• **Task description**
Starting at the line that contains "RGB1 pin B: D5 -> D27", print every remaining line of the entries, unchanged, and output nothing more.

=== Supplied data ===

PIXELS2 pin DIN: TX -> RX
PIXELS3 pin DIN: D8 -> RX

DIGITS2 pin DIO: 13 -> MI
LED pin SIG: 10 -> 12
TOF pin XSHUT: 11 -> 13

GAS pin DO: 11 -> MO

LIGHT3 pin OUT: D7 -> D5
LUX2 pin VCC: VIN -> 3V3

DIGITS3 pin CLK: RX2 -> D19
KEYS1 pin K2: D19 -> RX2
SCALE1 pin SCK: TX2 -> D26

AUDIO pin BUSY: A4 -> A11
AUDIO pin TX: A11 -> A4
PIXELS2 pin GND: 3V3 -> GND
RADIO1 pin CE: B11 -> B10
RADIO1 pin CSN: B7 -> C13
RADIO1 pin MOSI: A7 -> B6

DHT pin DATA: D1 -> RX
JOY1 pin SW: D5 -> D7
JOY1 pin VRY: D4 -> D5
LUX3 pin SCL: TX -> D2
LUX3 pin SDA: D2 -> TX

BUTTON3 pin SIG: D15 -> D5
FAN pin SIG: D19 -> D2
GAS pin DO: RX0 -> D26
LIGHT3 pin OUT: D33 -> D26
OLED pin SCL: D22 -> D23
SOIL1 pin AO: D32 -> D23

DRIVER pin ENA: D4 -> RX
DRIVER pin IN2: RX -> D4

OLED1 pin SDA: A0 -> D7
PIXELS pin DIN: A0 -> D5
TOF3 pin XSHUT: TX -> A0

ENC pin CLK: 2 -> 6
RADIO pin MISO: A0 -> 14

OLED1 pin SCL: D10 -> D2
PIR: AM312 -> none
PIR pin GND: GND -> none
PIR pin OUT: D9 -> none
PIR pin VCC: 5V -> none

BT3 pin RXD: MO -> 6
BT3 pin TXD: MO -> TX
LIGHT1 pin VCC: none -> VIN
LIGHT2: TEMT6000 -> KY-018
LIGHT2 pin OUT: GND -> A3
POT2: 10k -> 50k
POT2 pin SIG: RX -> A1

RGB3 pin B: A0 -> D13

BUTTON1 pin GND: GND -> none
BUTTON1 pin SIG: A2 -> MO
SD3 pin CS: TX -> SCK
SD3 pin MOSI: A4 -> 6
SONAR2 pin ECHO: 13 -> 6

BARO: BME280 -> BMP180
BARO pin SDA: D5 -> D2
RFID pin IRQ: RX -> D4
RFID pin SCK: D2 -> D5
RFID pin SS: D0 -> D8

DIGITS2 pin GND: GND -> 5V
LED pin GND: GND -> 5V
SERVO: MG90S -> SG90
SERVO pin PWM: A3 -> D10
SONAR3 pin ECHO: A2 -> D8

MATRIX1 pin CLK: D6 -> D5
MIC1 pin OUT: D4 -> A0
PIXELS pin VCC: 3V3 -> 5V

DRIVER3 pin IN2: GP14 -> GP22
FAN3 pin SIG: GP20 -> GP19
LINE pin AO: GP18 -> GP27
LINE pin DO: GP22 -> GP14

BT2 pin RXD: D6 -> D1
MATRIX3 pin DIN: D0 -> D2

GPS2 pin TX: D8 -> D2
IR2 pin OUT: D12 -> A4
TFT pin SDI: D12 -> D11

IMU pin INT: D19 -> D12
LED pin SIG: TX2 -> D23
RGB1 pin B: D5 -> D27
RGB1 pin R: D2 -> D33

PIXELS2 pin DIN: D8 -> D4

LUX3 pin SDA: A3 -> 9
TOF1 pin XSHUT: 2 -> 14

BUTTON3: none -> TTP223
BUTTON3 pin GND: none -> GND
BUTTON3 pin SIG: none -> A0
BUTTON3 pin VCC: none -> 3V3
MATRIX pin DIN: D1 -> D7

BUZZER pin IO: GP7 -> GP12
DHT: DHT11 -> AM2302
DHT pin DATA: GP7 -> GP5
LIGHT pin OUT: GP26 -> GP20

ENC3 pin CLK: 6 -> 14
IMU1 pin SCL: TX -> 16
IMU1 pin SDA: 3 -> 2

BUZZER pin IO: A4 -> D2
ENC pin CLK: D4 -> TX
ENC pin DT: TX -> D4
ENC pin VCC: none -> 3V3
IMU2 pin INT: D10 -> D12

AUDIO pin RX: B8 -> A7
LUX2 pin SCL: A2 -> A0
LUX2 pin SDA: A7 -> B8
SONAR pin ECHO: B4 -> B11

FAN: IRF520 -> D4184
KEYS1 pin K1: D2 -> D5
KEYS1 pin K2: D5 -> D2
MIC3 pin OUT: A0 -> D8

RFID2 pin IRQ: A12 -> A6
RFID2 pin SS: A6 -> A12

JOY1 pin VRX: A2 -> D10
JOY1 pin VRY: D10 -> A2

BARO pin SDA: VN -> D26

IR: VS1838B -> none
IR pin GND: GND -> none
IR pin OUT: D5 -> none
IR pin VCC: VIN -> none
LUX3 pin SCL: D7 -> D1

===

• **Result for this task**
RGB1 pin B: D5 -> D27
RGB1 pin R: D2 -> D33

PIXELS2 pin DIN: D8 -> D4

LUX3 pin SDA: A3 -> 9
TOF1 pin XSHUT: 2 -> 14

BUTTON3: none -> TTP223
BUTTON3 pin GND: none -> GND
BUTTON3 pin SIG: none -> A0
BUTTON3 pin VCC: none -> 3V3
MATRIX pin DIN: D1 -> D7

BUZZER pin IO: GP7 -> GP12
DHT: DHT11 -> AM2302
DHT pin DATA: GP7 -> GP5
LIGHT pin OUT: GP26 -> GP20

ENC3 pin CLK: 6 -> 14
IMU1 pin SCL: TX -> 16
IMU1 pin SDA: 3 -> 2

BUZZER pin IO: A4 -> D2
ENC pin CLK: D4 -> TX
ENC pin DT: TX -> D4
ENC pin VCC: none -> 3V3
IMU2 pin INT: D10 -> D12

AUDIO pin RX: B8 -> A7
LUX2 pin SCL: A2 -> A0
LUX2 pin SDA: A7 -> B8
SONAR pin ECHO: B4 -> B11

FAN: IRF520 -> D4184
KEYS1 pin K1: D2 -> D5
KEYS1 pin K2: D5 -> D2
MIC3 pin OUT: A0 -> D8

RFID2 pin IRQ: A12 -> A6
RFID2 pin SS: A6 -> A12

JOY1 pin VRX: A2 -> D10
JOY1 pin VRY: D10 -> A2

BARO pin SDA: VN -> D26

IR: VS1838B -> none
IR pin GND: GND -> none
IR pin OUT: D5 -> none
IR pin VCC: VIN -> none
LUX3 pin SCL: D7 -> D1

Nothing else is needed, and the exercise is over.